SUPPLIED INFORMATION section start

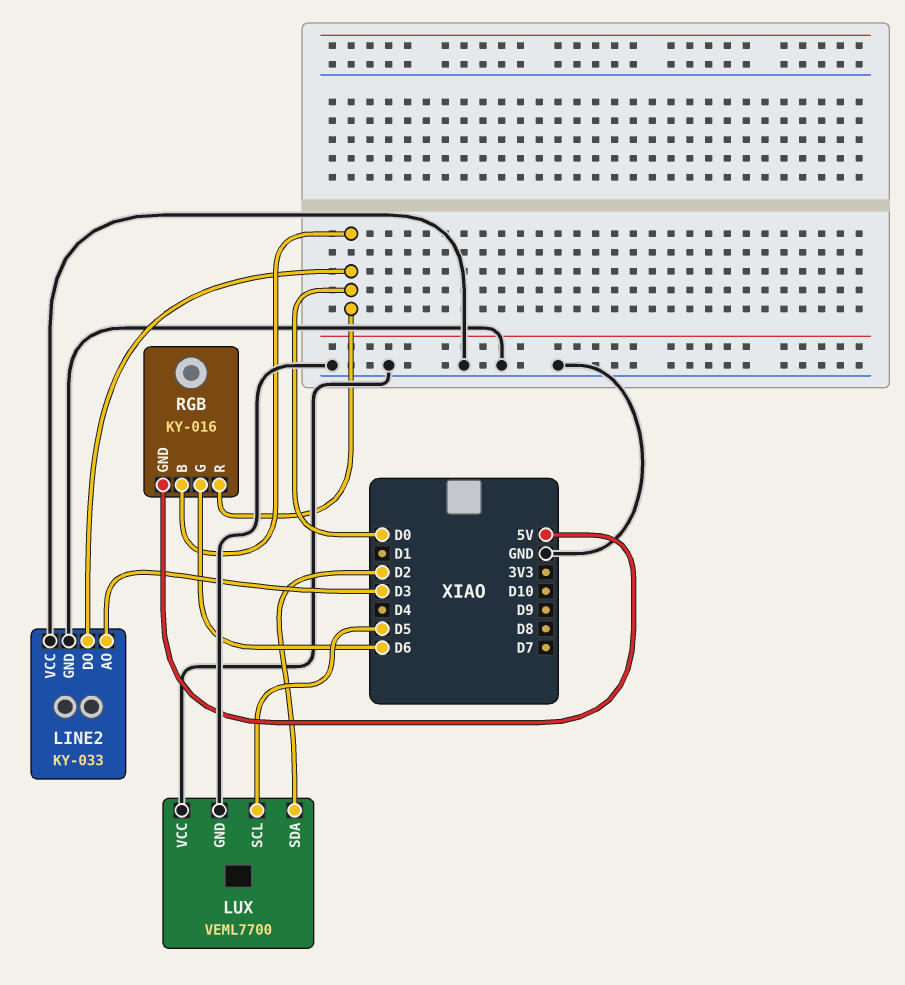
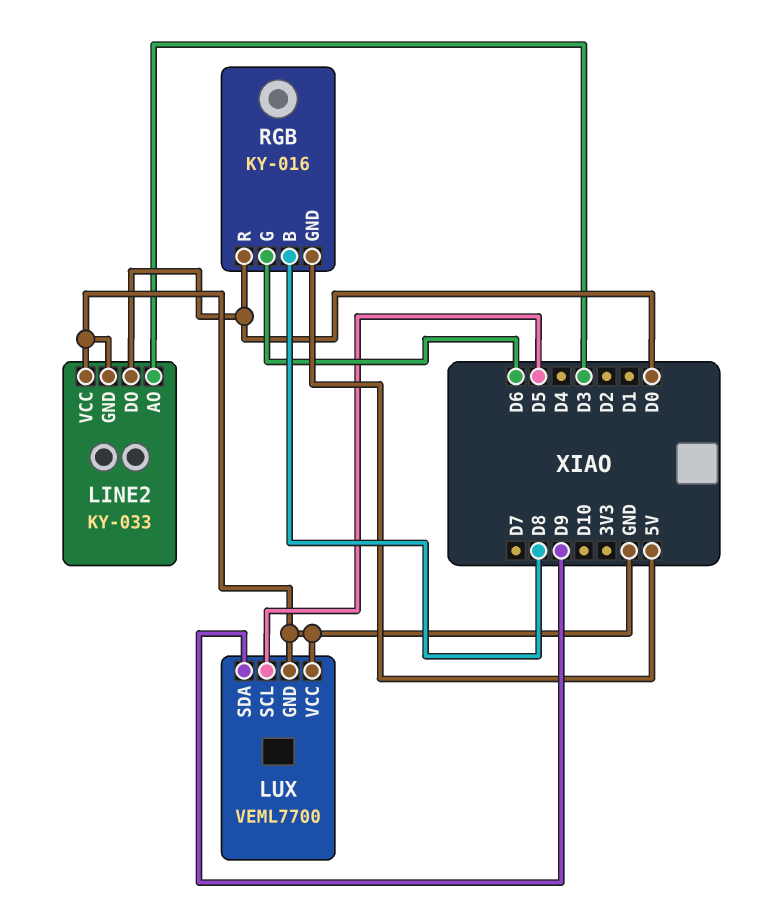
LUX pin SDA: D2 -> D9
RGB pin B: D0 -> D8

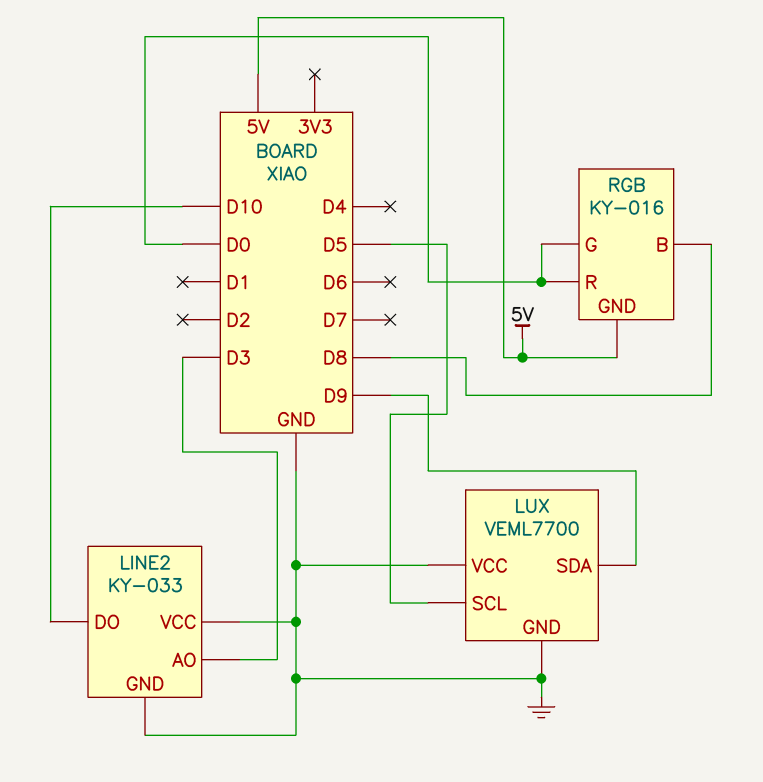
LINE2 pin DO: D0 -> D10
RGB pin G: D6 -> D0

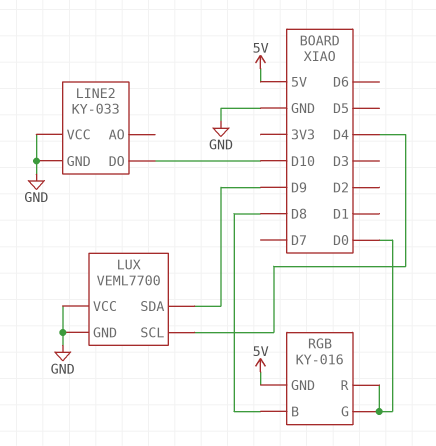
LINE2 pin AO: D3 -> none
LUX pin SCL: D5 -> D4

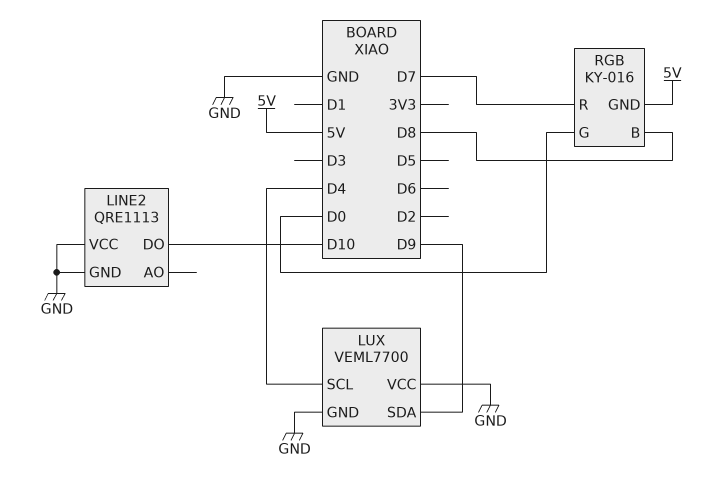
LINE2: KY-033 -> QRE1113
RGB pin R: D0 -> D7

SUPPLIED INFORMATION section end

BRIEF: Pictures stay out; all other material above is restated word for word.

ANSWER FOR THE TASK:
LUX pin SDA: D2 -> D9
RGB pin B: D0 -> D8

LINE2 pin DO: D0 -> D10
RGB pin G: D6 -> D0

LINE2 pin AO: D3 -> none
LUX pin SCL: D5 -> D4

LINE2: KY-033 -> QRE1113
RGB pin R: D0 -> D7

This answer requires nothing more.